Stored records:
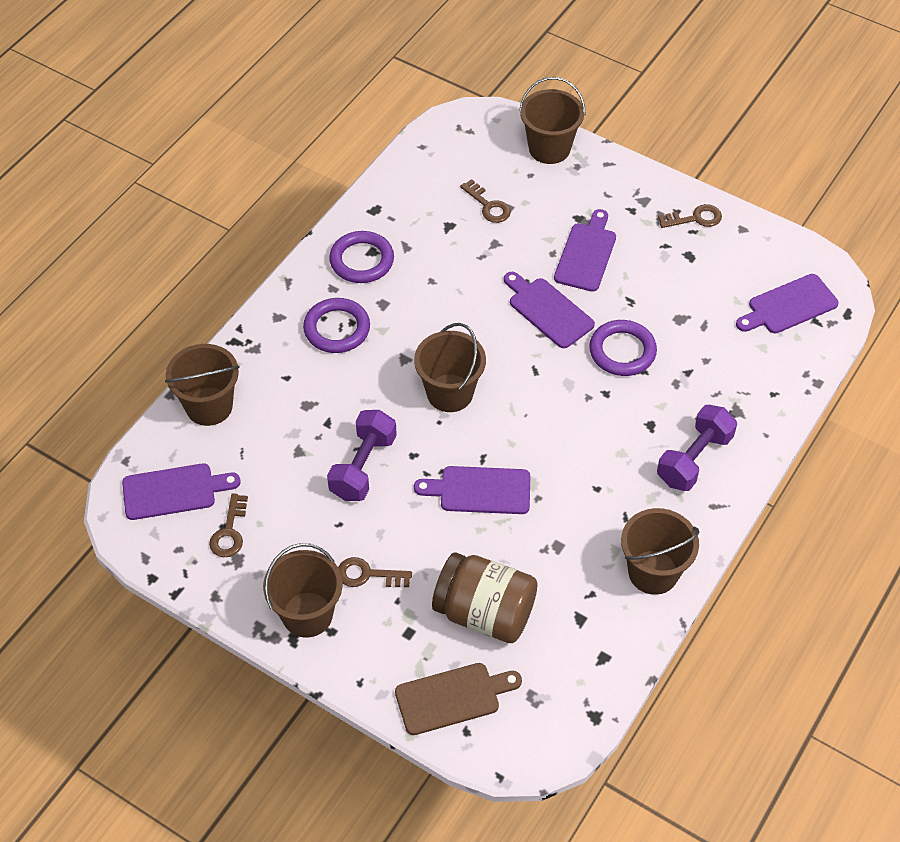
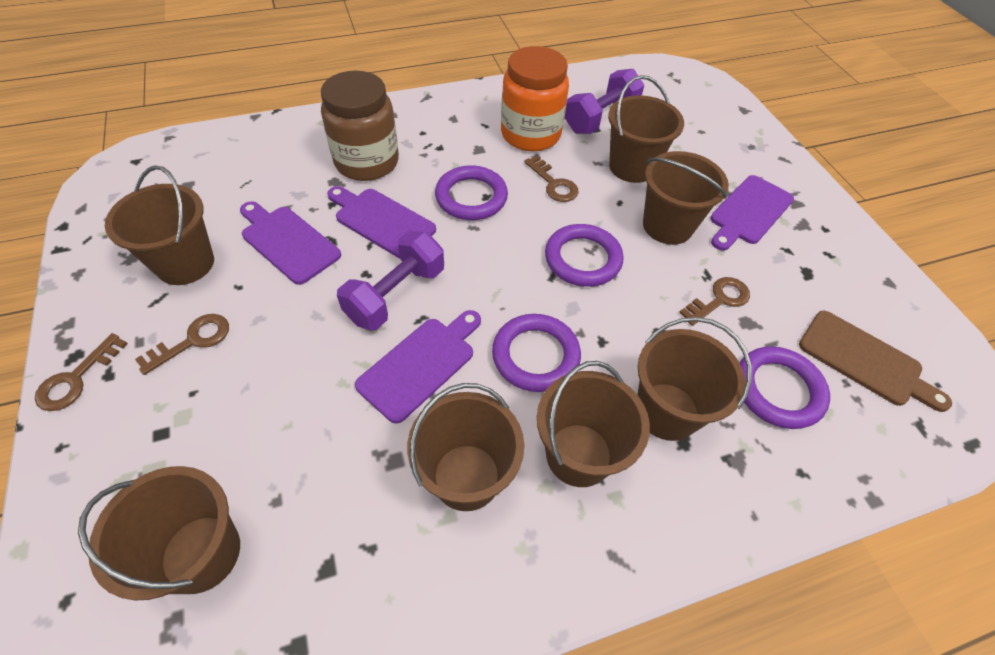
brown bucket: 5 -> 7
orange jar: 0 -> 1
purple cutting board: 5 -> 4
purple ring: 3 -> 4

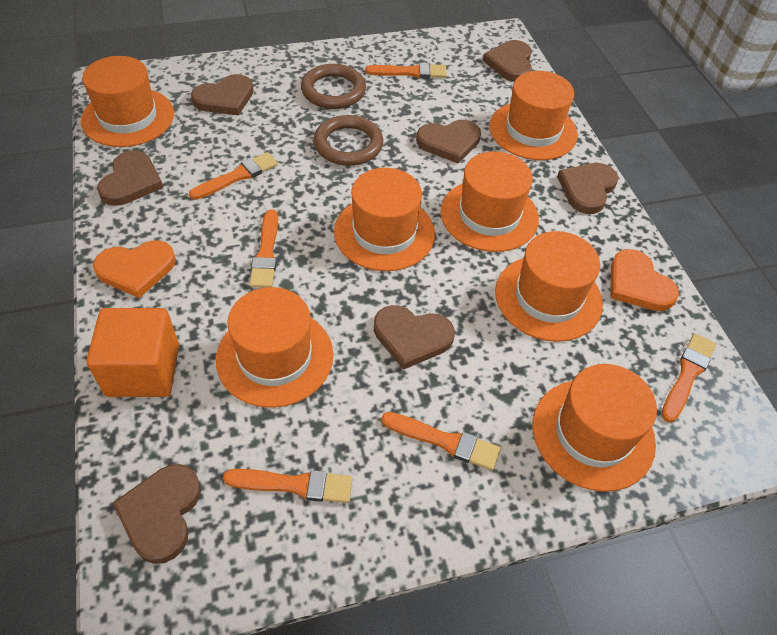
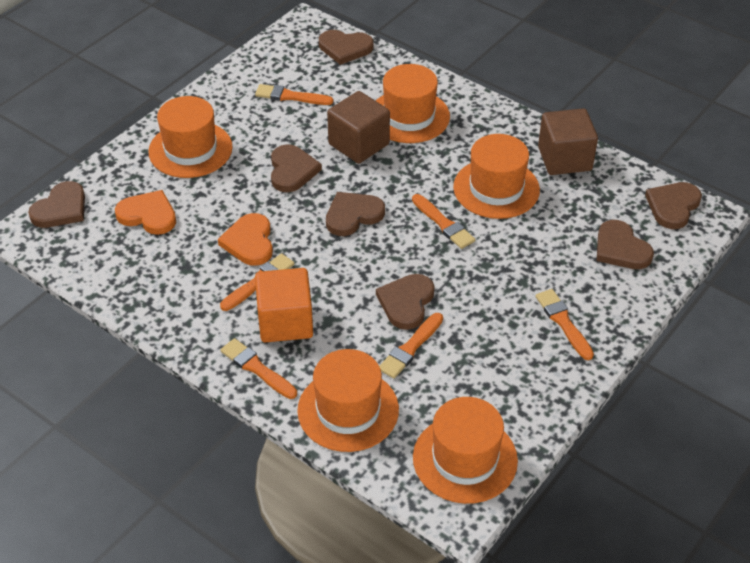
brown cube: 0 -> 2
brown ring: 2 -> 0
orange hat: 7 -> 5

ASSIGNED TASK:
Once the pictures are set aside, give every line above again without alteration.

ANSWER TO THIS TASK:
brown bucket: 5 -> 7
orange jar: 0 -> 1
purple cutting board: 5 -> 4
purple ring: 3 -> 4

brown cube: 0 -> 2
brown ring: 2 -> 0
orange hat: 7 -> 5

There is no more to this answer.